* [ACTIVITY]: Your answer is the lines below, exactly, from the one that contains "yellow lemon [489,184,525,209]" through the one that contains "none -> orange carrot [266,256,343,324]", both included.

* [TASK INPUTS]:
---+---

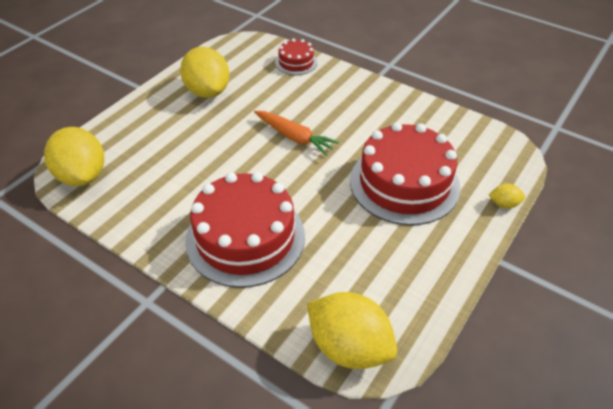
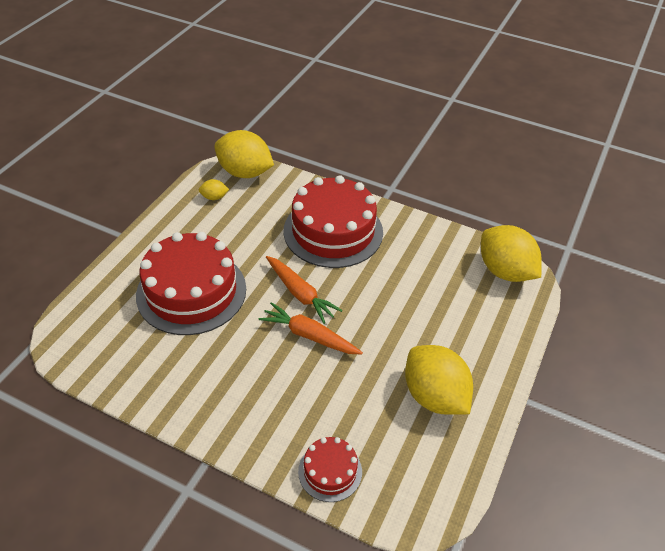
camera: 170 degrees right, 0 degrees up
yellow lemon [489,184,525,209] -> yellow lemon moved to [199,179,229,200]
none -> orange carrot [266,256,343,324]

---+---

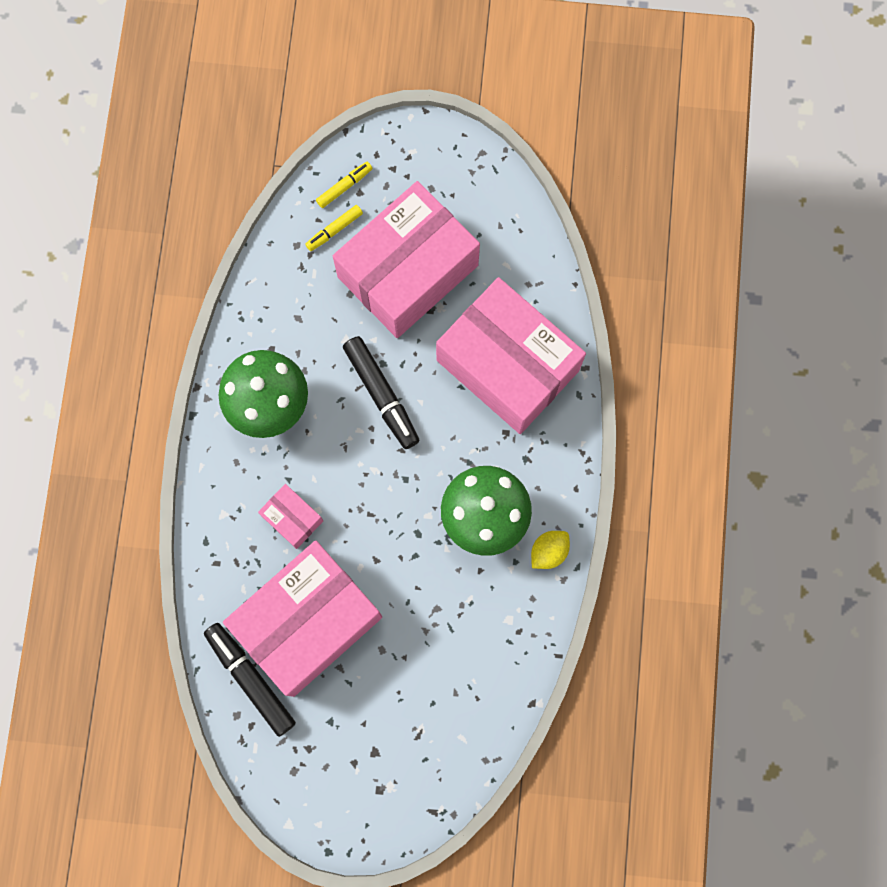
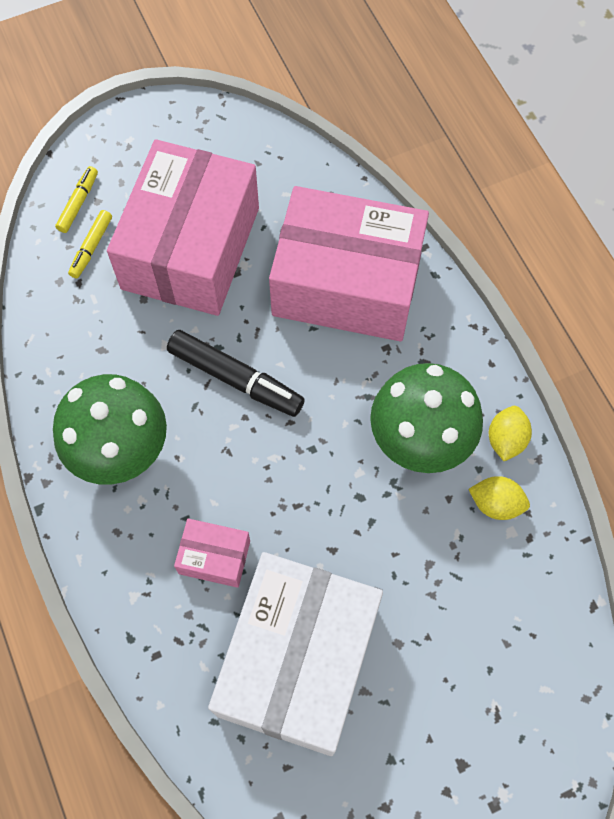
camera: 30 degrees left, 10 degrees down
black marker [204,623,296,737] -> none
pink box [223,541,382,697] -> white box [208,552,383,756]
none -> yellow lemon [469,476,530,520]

---+---

* [OUTPUT FOR THIS EXERCISE]:
yellow lemon [489,184,525,209] -> yellow lemon moved to [199,179,229,200]
none -> orange carrot [266,256,343,324]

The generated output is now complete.